WORK REQUIRED:
Only the lines from the line containing "GPS3: NEO-M8N -> NEO-6M" to the end of the entries should be repeated, exactly as they appear.

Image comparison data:

--------------------------------------------------

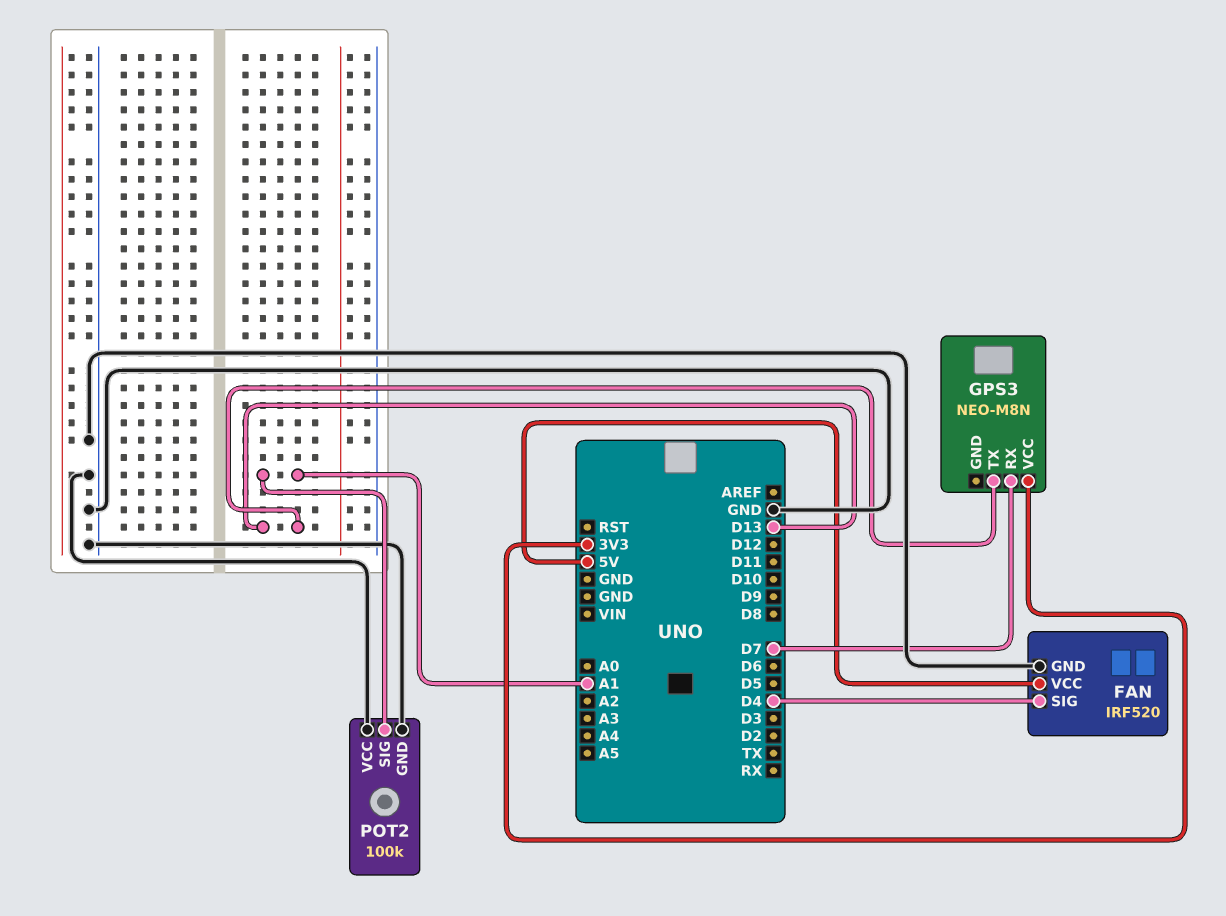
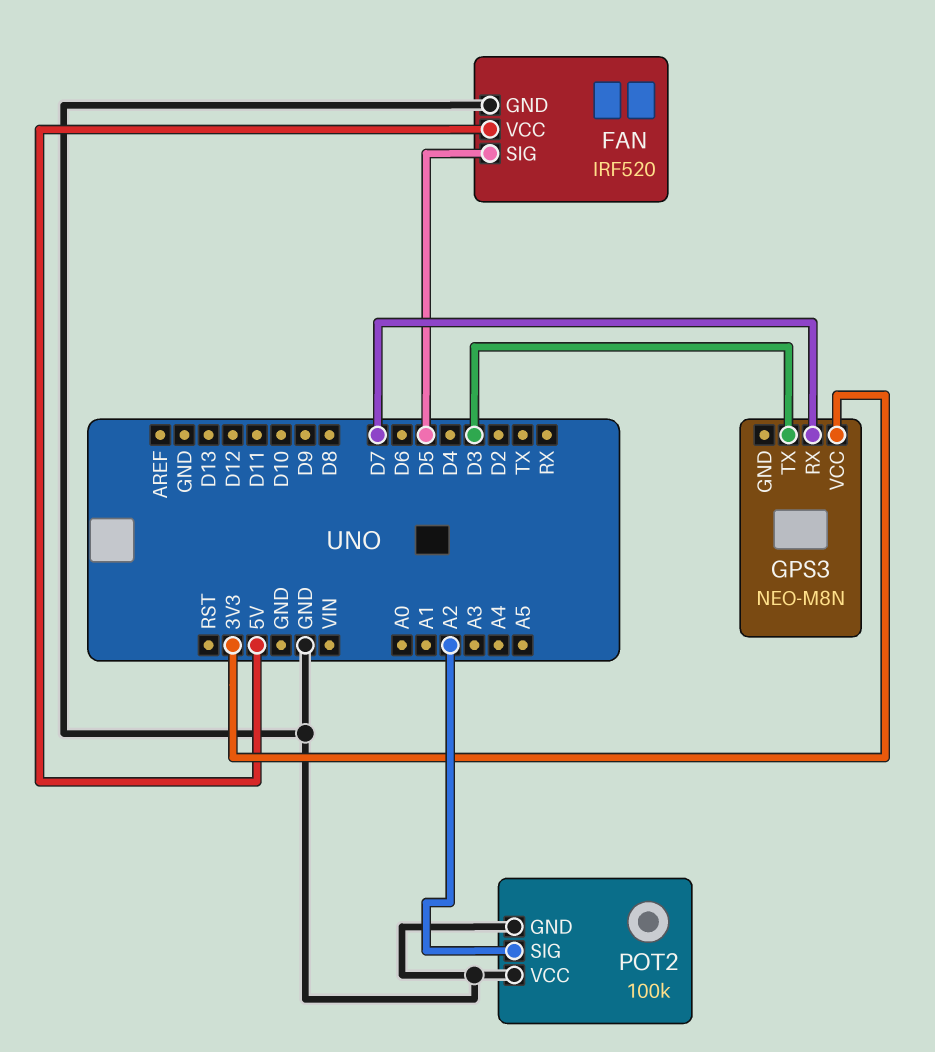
FAN pin SIG: D4 -> D5
GPS3 pin TX: D13 -> D3
POT2 pin SIG: A1 -> A2

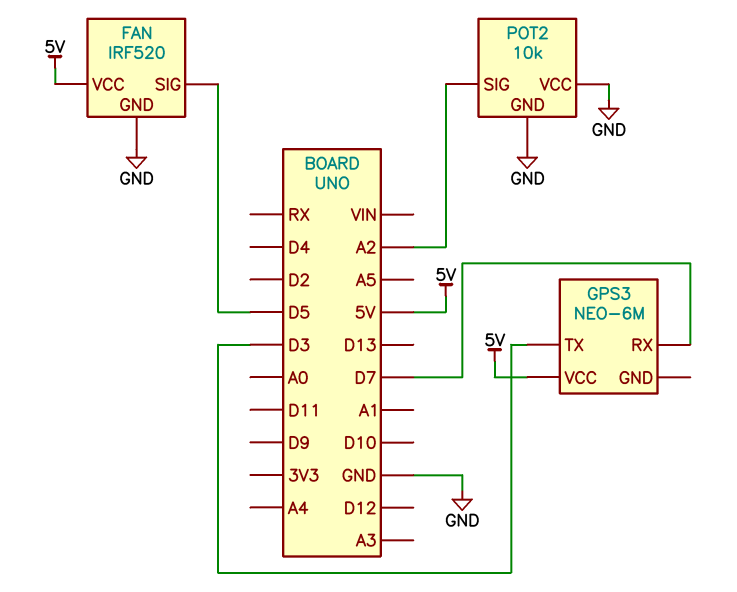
GPS3: NEO-M8N -> NEO-6M
GPS3 pin VCC: 3V3 -> 5V
POT2: 100k -> 10k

--------------------------------------------------

SOLUTION BELOW:
GPS3: NEO-M8N -> NEO-6M
GPS3 pin VCC: 3V3 -> 5V
POT2: 100k -> 10k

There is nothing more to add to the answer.